- Work order -
Only the lines containing "exchanged" belong in the answer; find them in the material below.

§ §

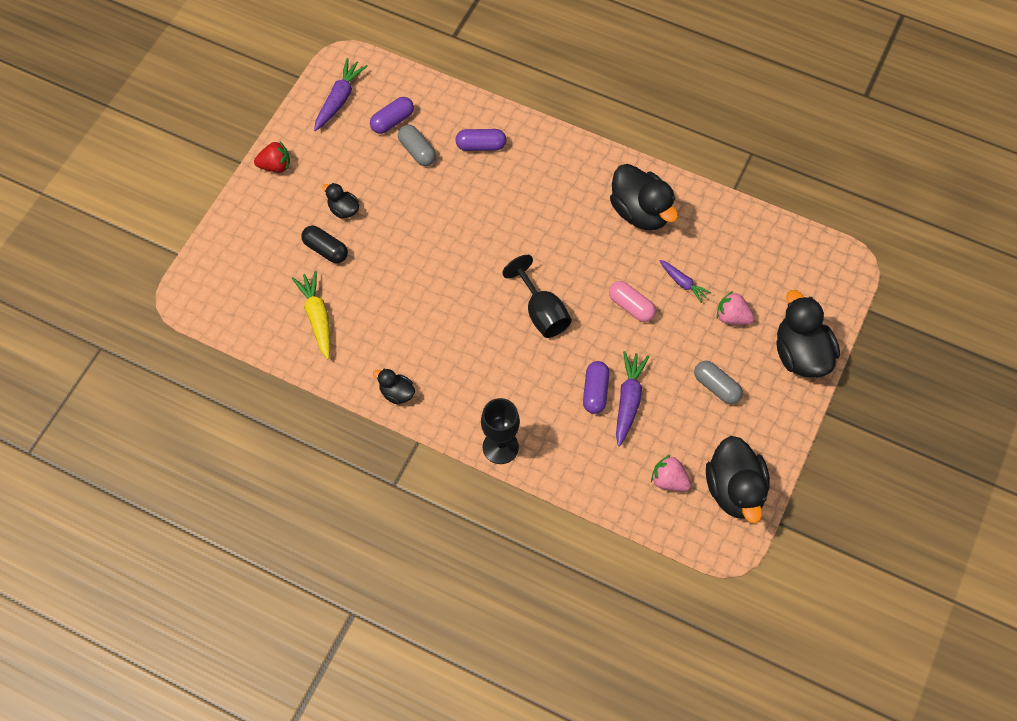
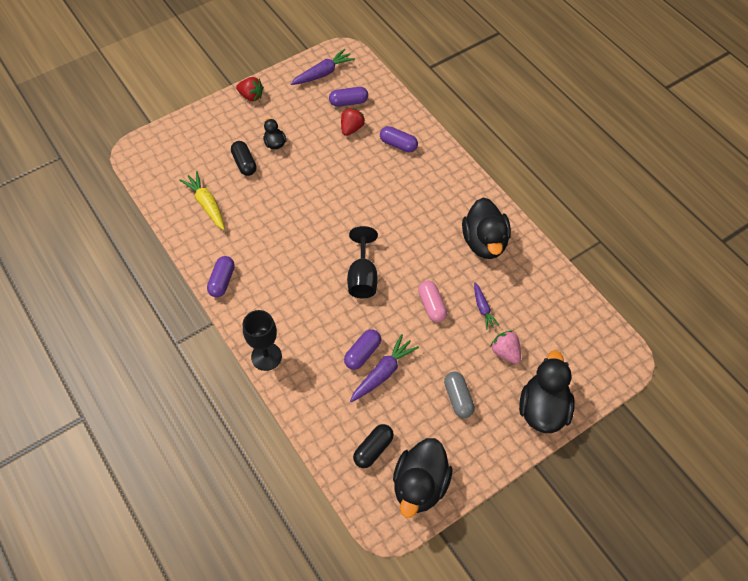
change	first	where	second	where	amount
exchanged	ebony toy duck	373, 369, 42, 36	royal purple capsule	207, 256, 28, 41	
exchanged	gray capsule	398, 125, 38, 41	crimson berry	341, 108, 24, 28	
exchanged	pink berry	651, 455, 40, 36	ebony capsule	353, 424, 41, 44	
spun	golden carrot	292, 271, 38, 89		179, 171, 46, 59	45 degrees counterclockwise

§ §

- Response -
exchanged	ebony toy duck	373, 369, 42, 36	royal purple capsule	207, 256, 28, 41	
exchanged	gray capsule	398, 125, 38, 41	crimson berry	341, 108, 24, 28	
exchanged	pink berry	651, 455, 40, 36	ebony capsule	353, 424, 41, 44	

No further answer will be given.